(ACTION ITEM)
Please repeat the line that has "brown cup: 2 -> 3" and all lines after it, exactly as they appear, through the end of the entries.

- - - - -

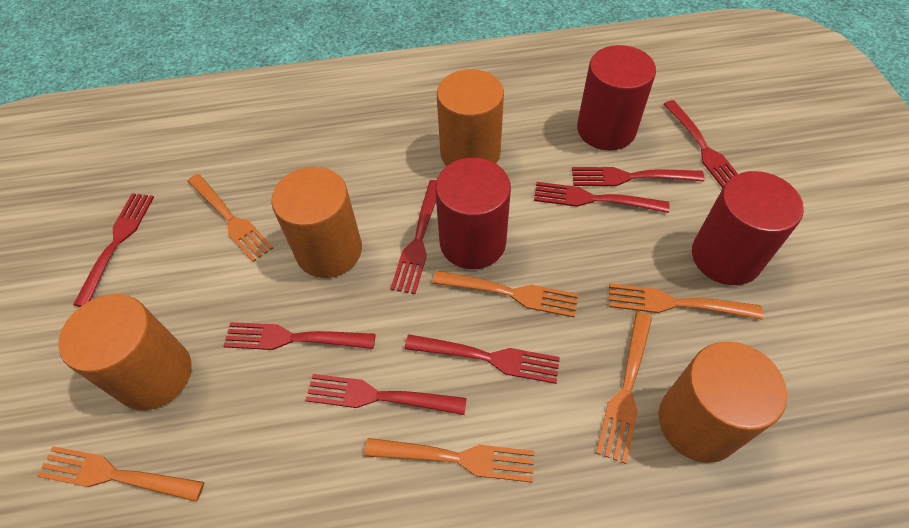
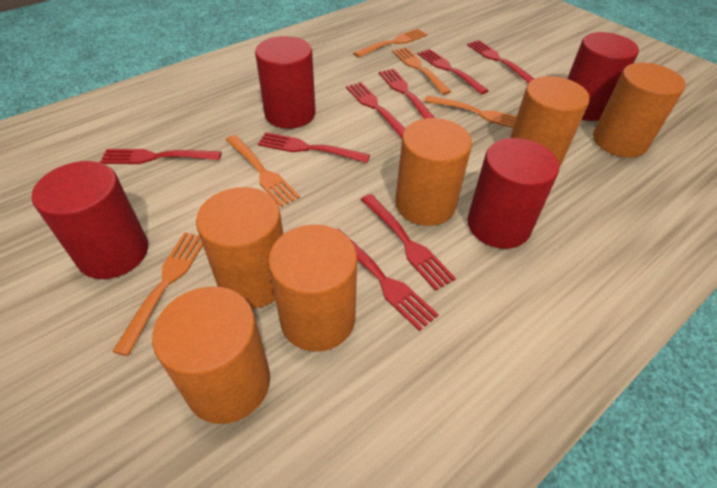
orange cylinder: 4 -> 6
orange fork: 6 -> 5
red cylinder: 3 -> 4

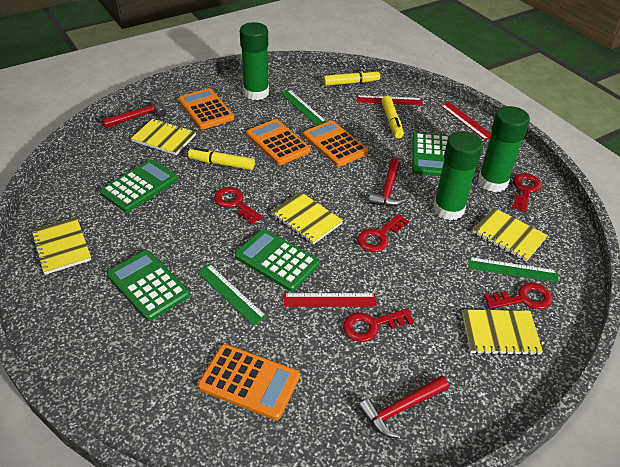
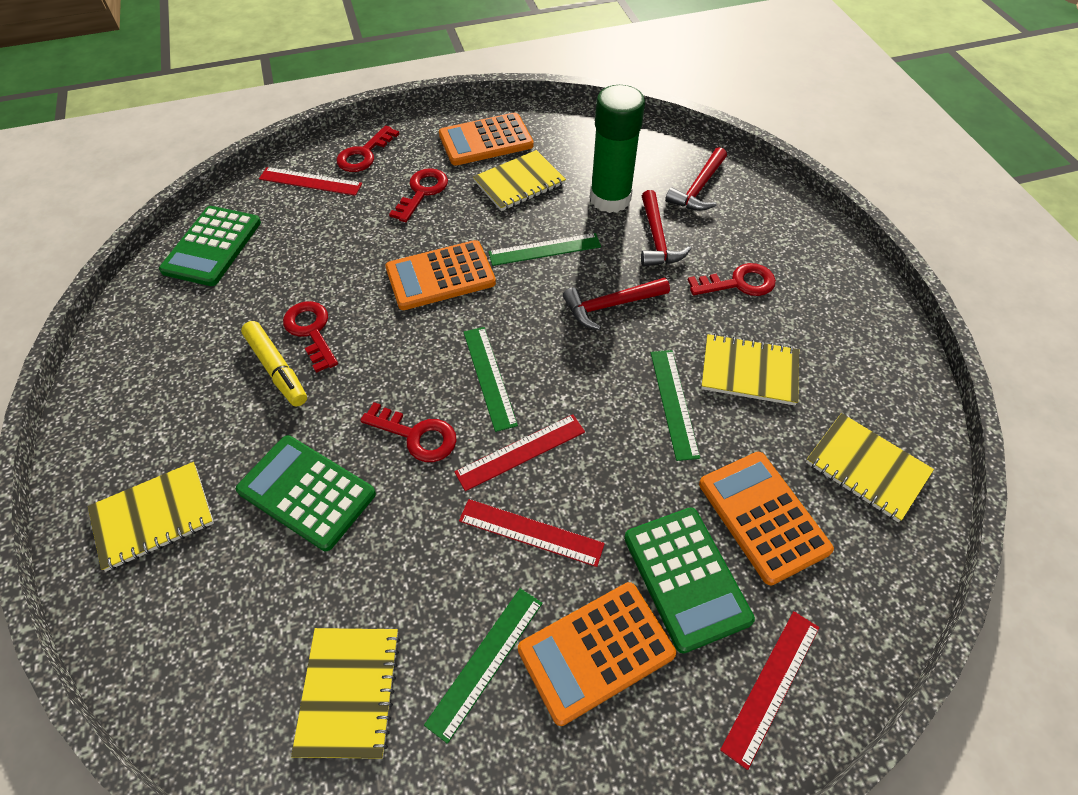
green calculator: 4 -> 3
green glue stick: 3 -> 1
green ruler: 3 -> 4
red ruler: 3 -> 4
yellow marker: 3 -> 1

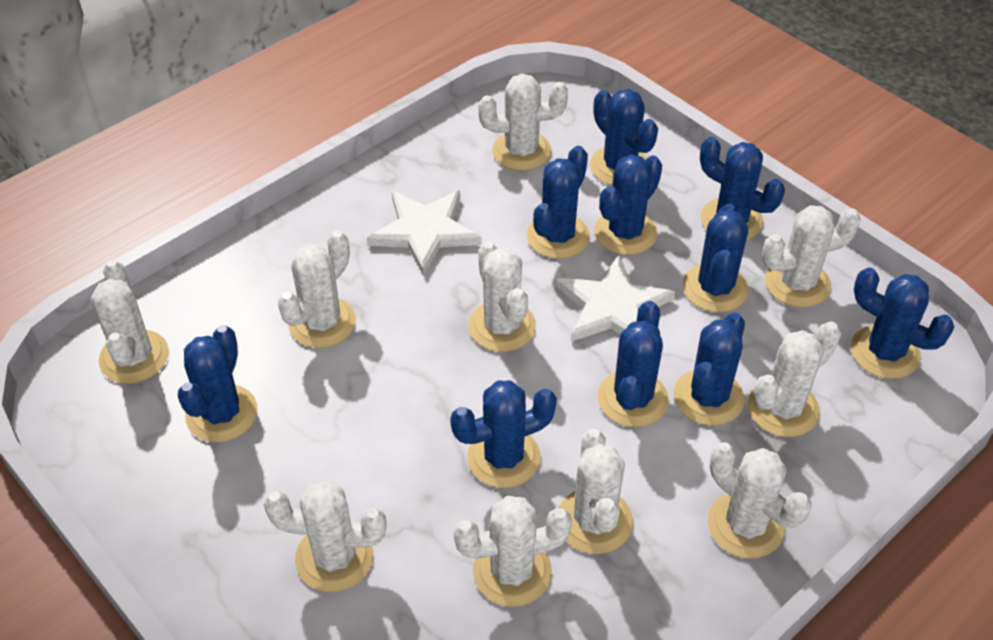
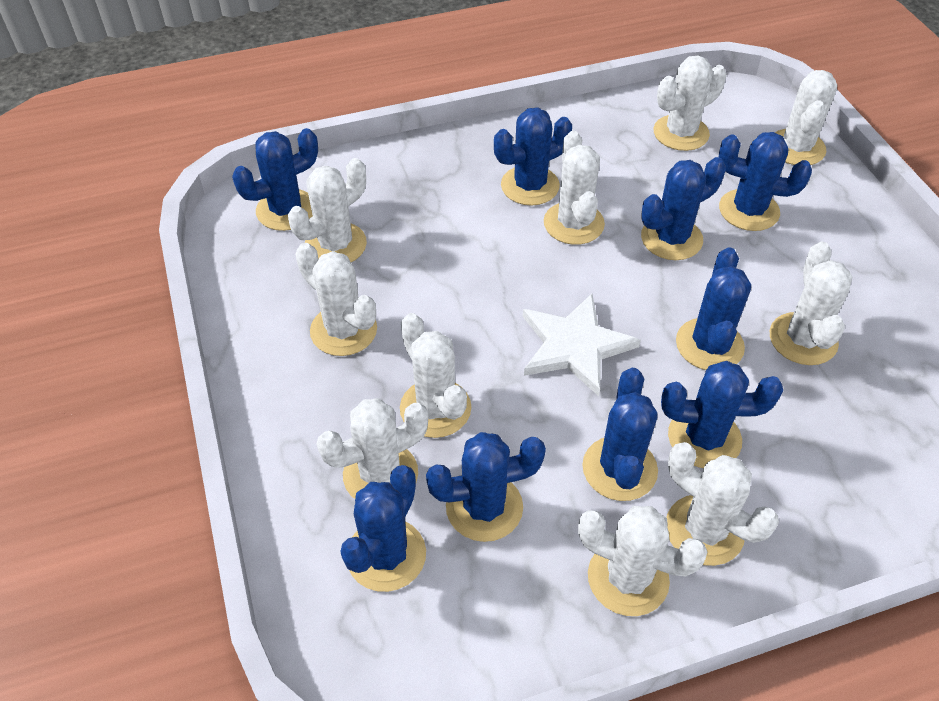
blue cactus: 10 -> 9
white star: 2 -> 1

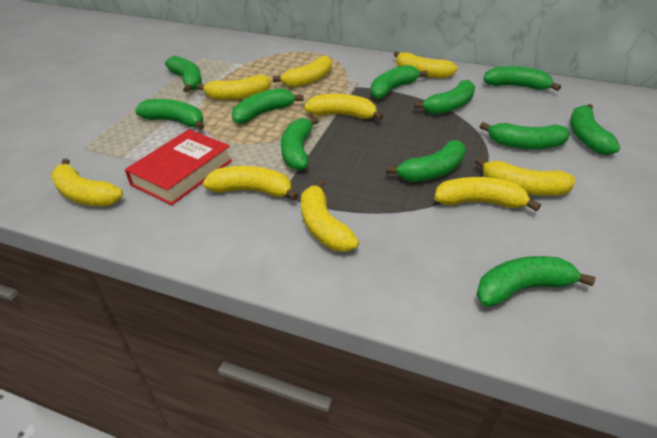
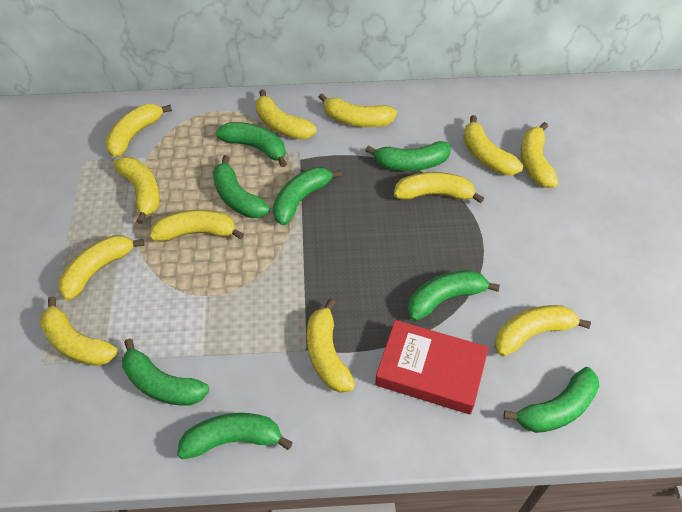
green banana: 11 -> 8
yellow banana: 9 -> 12

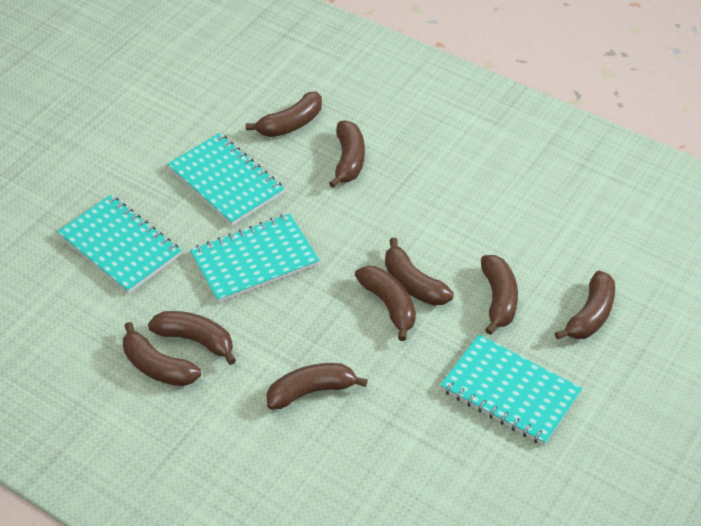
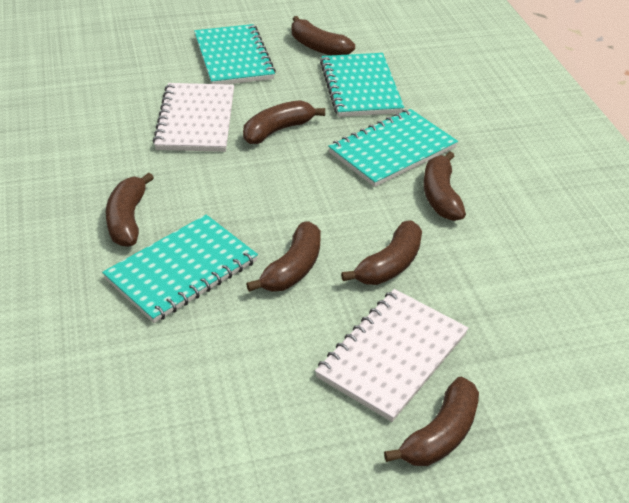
brown banana: 9 -> 7
white notebook: 0 -> 2

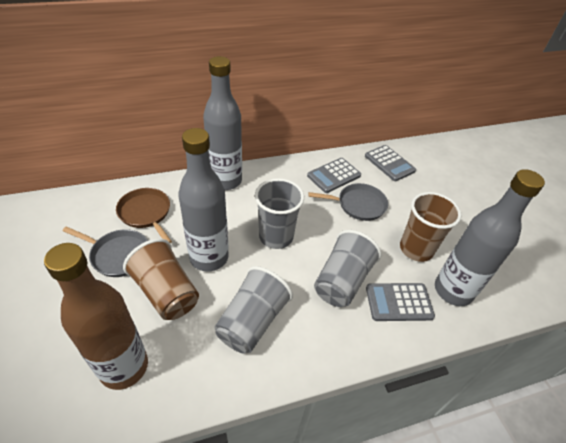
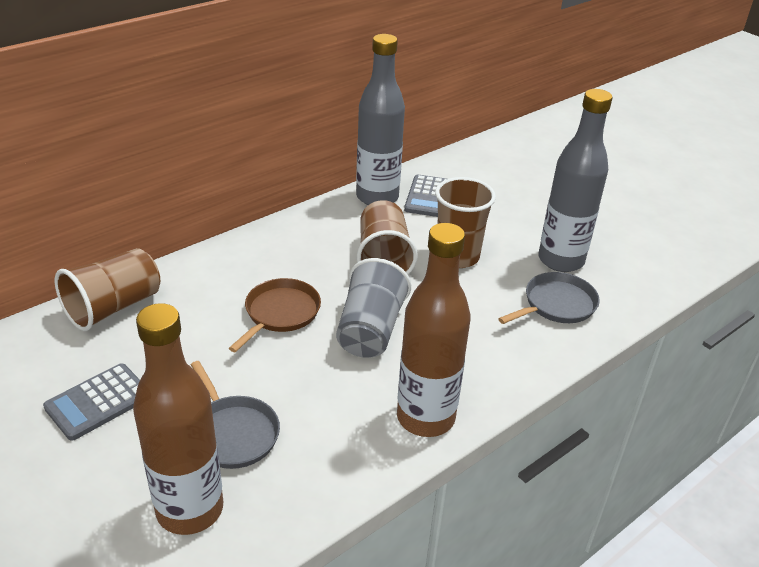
brown bottle: 1 -> 2
brown cup: 2 -> 3
grey bottle: 3 -> 2
grey calculator: 3 -> 2
grey cup: 3 -> 1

- - - - -

(FINISHED TASK)
brown cup: 2 -> 3
grey bottle: 3 -> 2
grey calculator: 3 -> 2
grey cup: 3 -> 1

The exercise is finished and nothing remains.